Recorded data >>
┌──

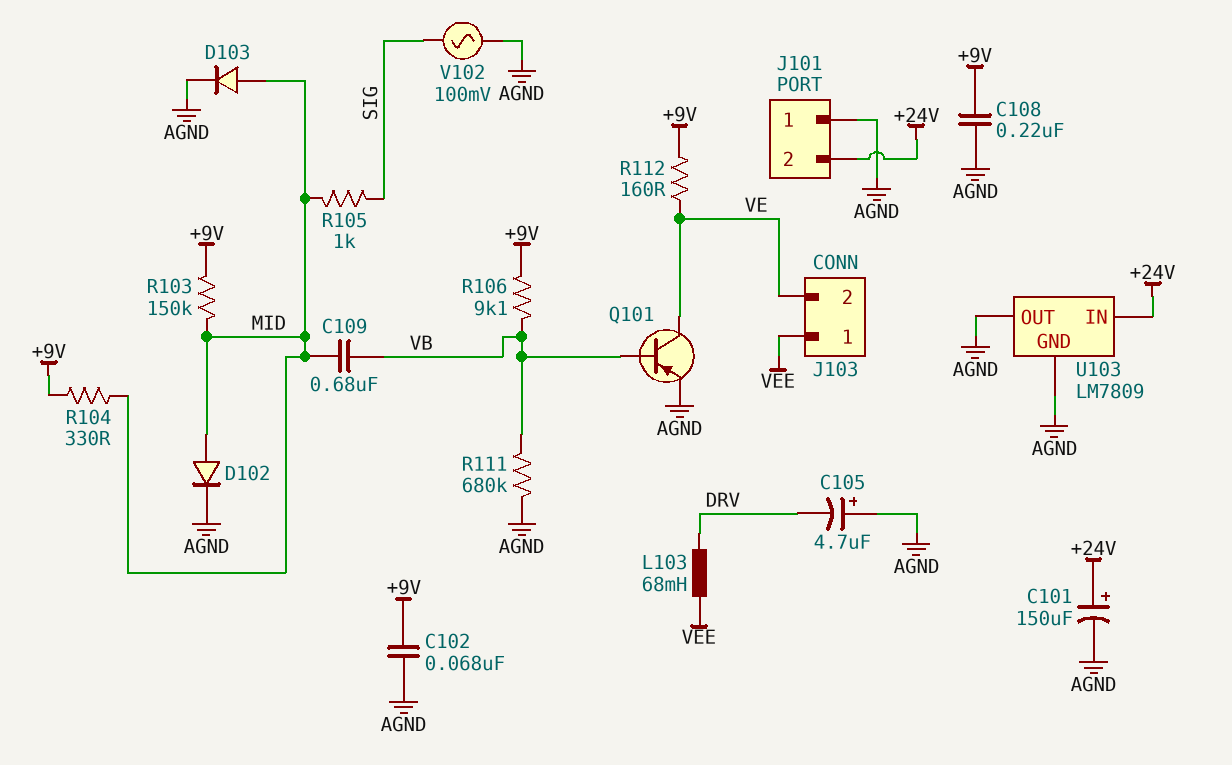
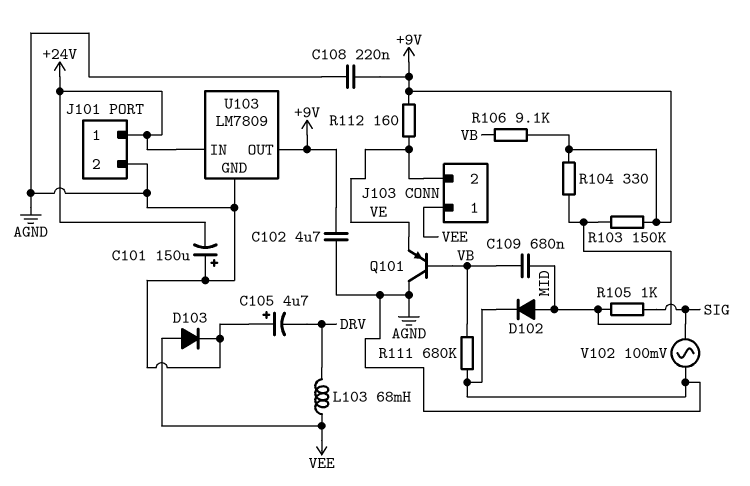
C101: 150uF (plus +24V, minus AGND) -> 150uF (plus AGND, minus +24V)
C102: 68nF (+9V, AGND) -> 4.7uF (+9V, AGND)
D103: diode (A MID, K AGND) -> diode (A VEE, K AGND)
J101 pin 1: AGND -> +24V
J101 pin 2: +24V -> AGND
Q101: PNP (B VB, C VE, E AGND) -> PNP (B VB, C AGND, E VE)
U103 pin OUT: AGND -> +9V

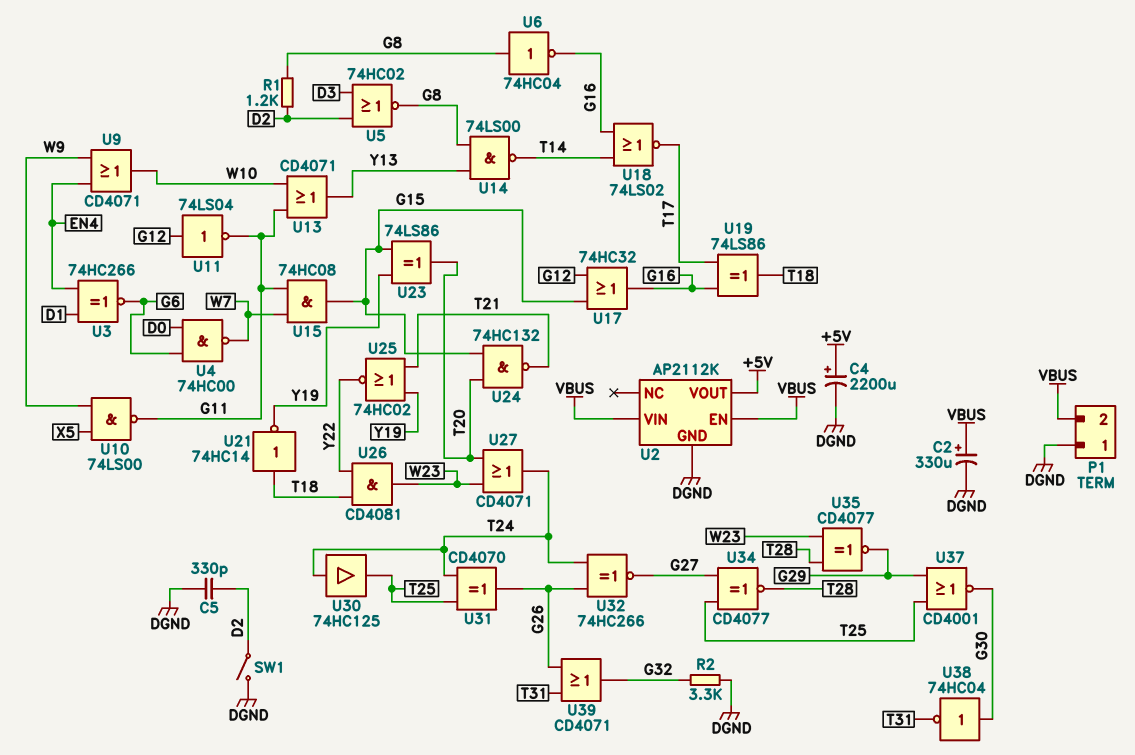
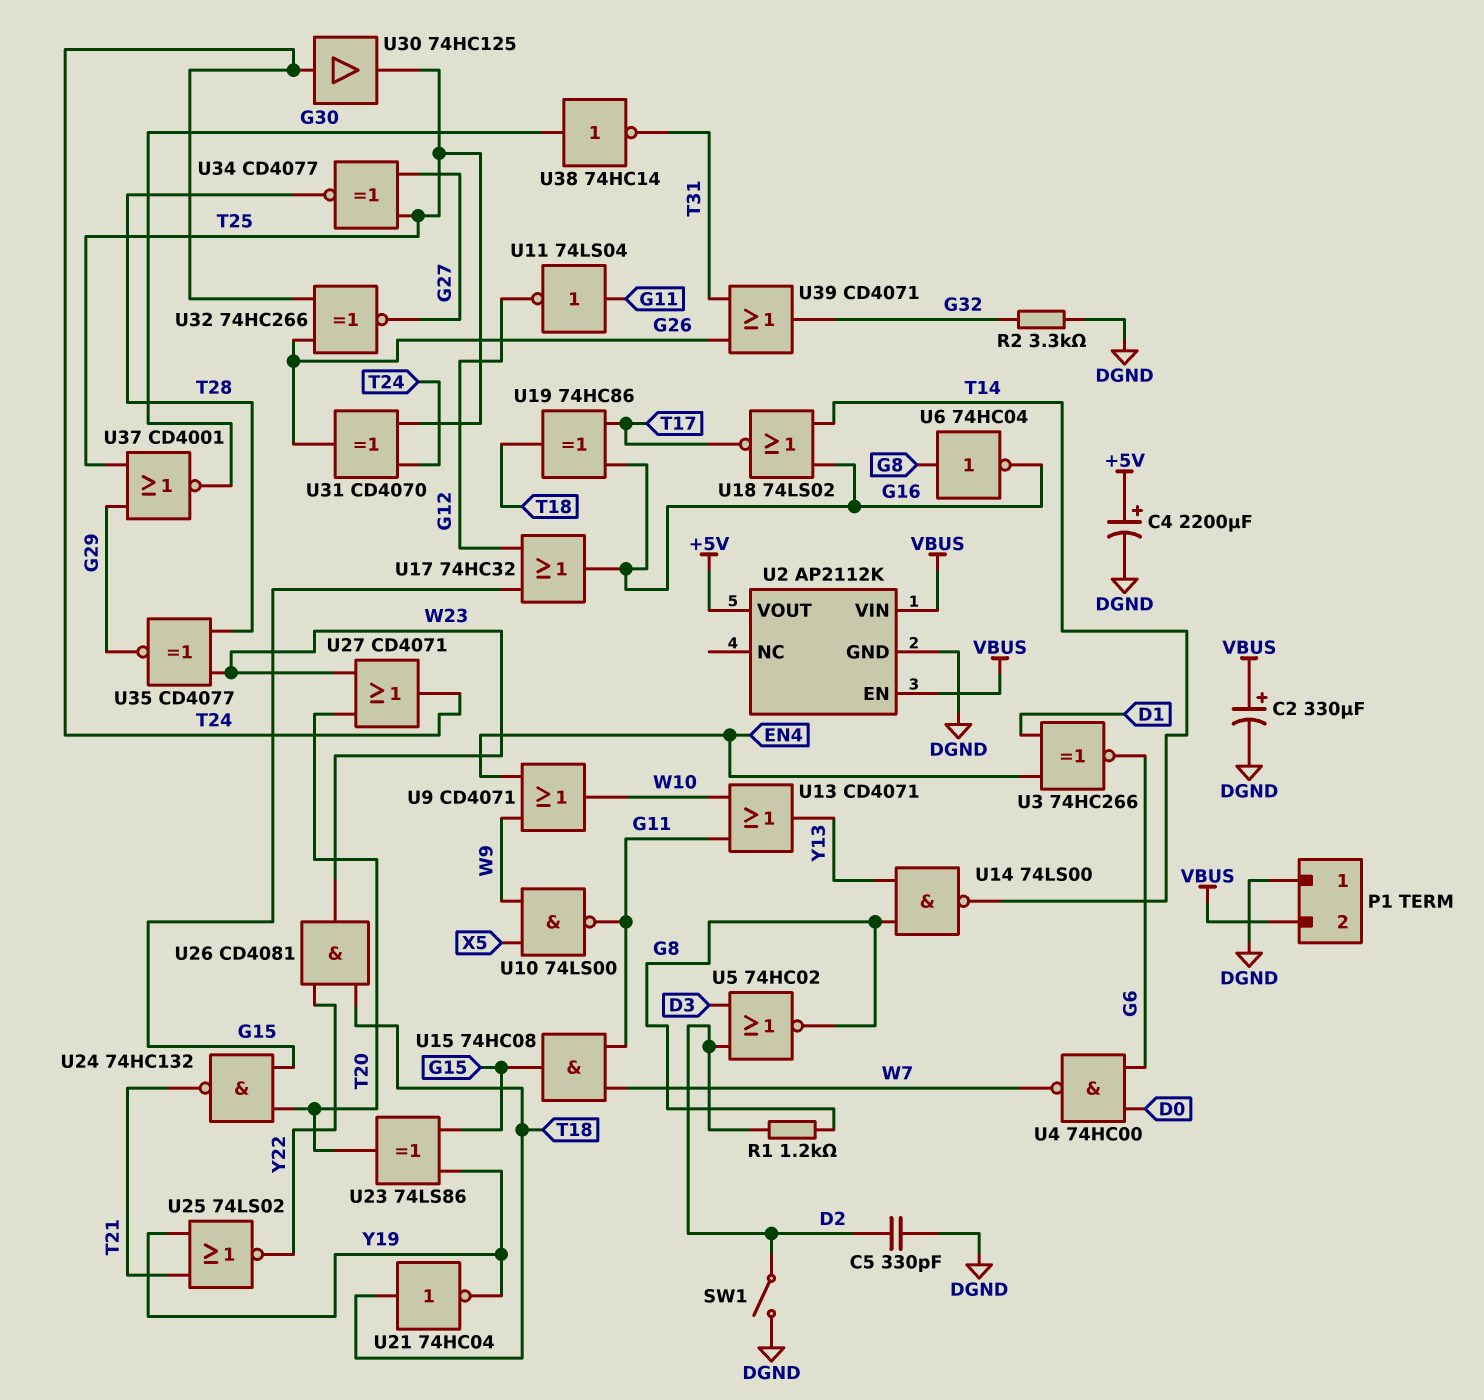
U11: NOT 74LS04 (in G12, out G11) -> NOT 74LS04 (in G11, out G12)
U19: XOR 74LS86 (in G16, in T17, out T18) -> XOR 74HC86 (in G16, in T17, out T18)
U21: NOT 74HC14 (in T18, out Y19) -> NOT 74HC04 (in T18, out Y19)
U25: NOR 74HC02 (in T21, in Y19, out Y22) -> NOR 74LS02 (in T21, in Y19, out Y22)
U38: NOT 74HC04 (in G30, out T31) -> NOT 74HC14 (in G30, out T31)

└──

Description of the task >> Print the records above verbatim, minus any pictures.

Task answer >>
C101: 150uF (plus +24V, minus AGND) -> 150uF (plus AGND, minus +24V)
C102: 68nF (+9V, AGND) -> 4.7uF (+9V, AGND)
D103: diode (A MID, K AGND) -> diode (A VEE, K AGND)
J101 pin 1: AGND -> +24V
J101 pin 2: +24V -> AGND
Q101: PNP (B VB, C VE, E AGND) -> PNP (B VB, C AGND, E VE)
U103 pin OUT: AGND -> +9V

U11: NOT 74LS04 (in G12, out G11) -> NOT 74LS04 (in G11, out G12)
U19: XOR 74LS86 (in G16, in T17, out T18) -> XOR 74HC86 (in G16, in T17, out T18)
U21: NOT 74HC14 (in T18, out Y19) -> NOT 74HC04 (in T18, out Y19)
U25: NOR 74HC02 (in T21, in Y19, out Y22) -> NOR 74LS02 (in T21, in Y19, out Y22)
U38: NOT 74HC04 (in G30, out T31) -> NOT 74HC14 (in G30, out T31)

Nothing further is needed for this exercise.